## WHAT THIS TASK INVOLVES
Print, exactly as given, each line of the data from the line containing "op=move; was=yellow cube;" up to and including its last line.

## DATA IN THIS EXERCISE
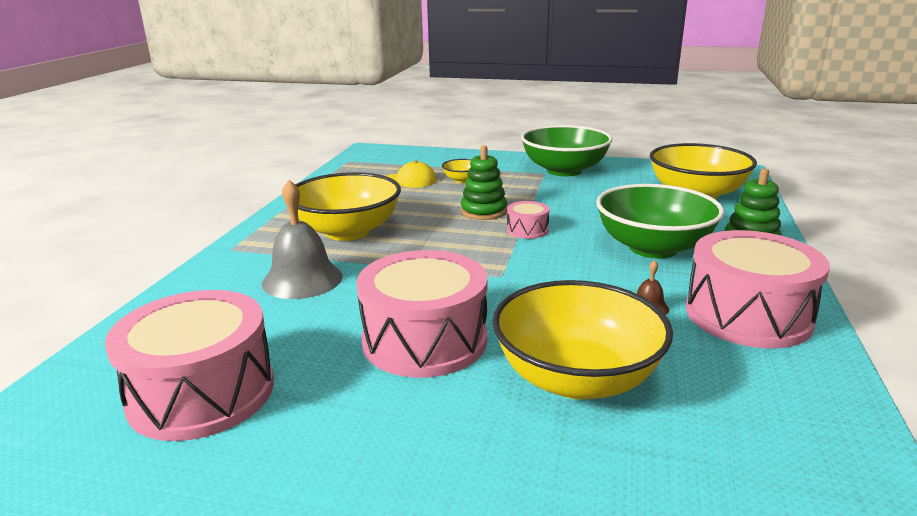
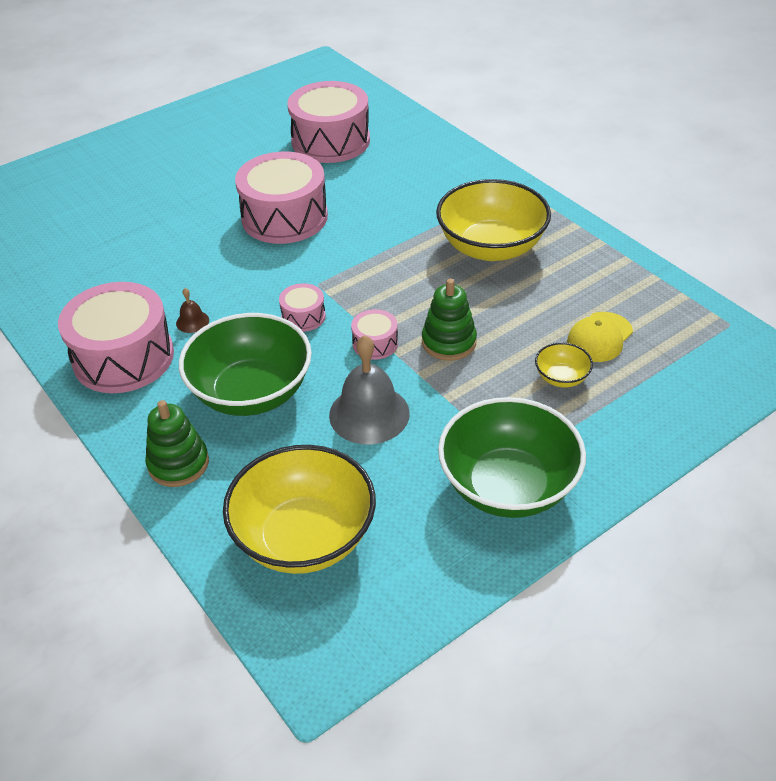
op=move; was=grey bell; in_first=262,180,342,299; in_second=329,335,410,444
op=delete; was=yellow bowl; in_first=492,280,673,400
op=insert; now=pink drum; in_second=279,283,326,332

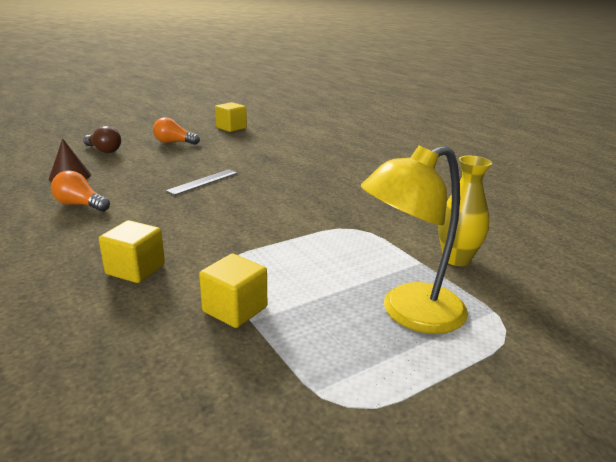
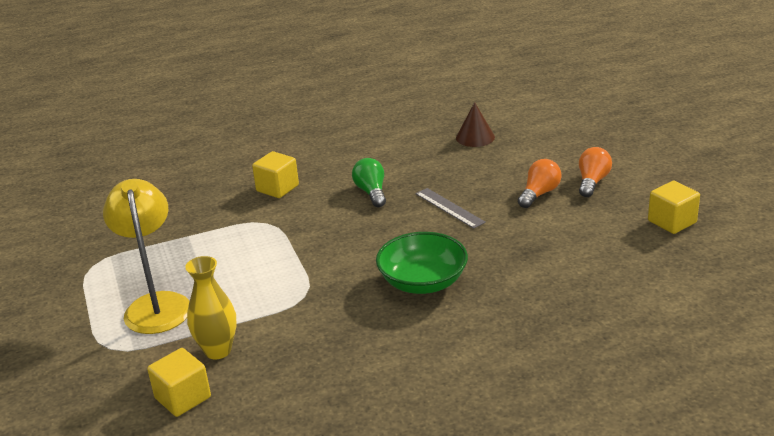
op=move; was=orange light bulb; in_first=51,171,110,212; in_second=518,159,561,208
op=delete; was=brown light bulb; in_first=83,126,121,153
op=move; was=yellow cube; in_first=199,254,267,328; in_second=147,348,211,417
op=insert; now=green light bulb; in_second=352,158,386,207
op=insert; now=green bowl; in_second=376,232,468,294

## SOLUTION TO THE EXERCISE
op=move; was=yellow cube; in_first=199,254,267,328; in_second=147,348,211,417
op=insert; now=green light bulb; in_second=352,158,386,207
op=insert; now=green bowl; in_second=376,232,468,294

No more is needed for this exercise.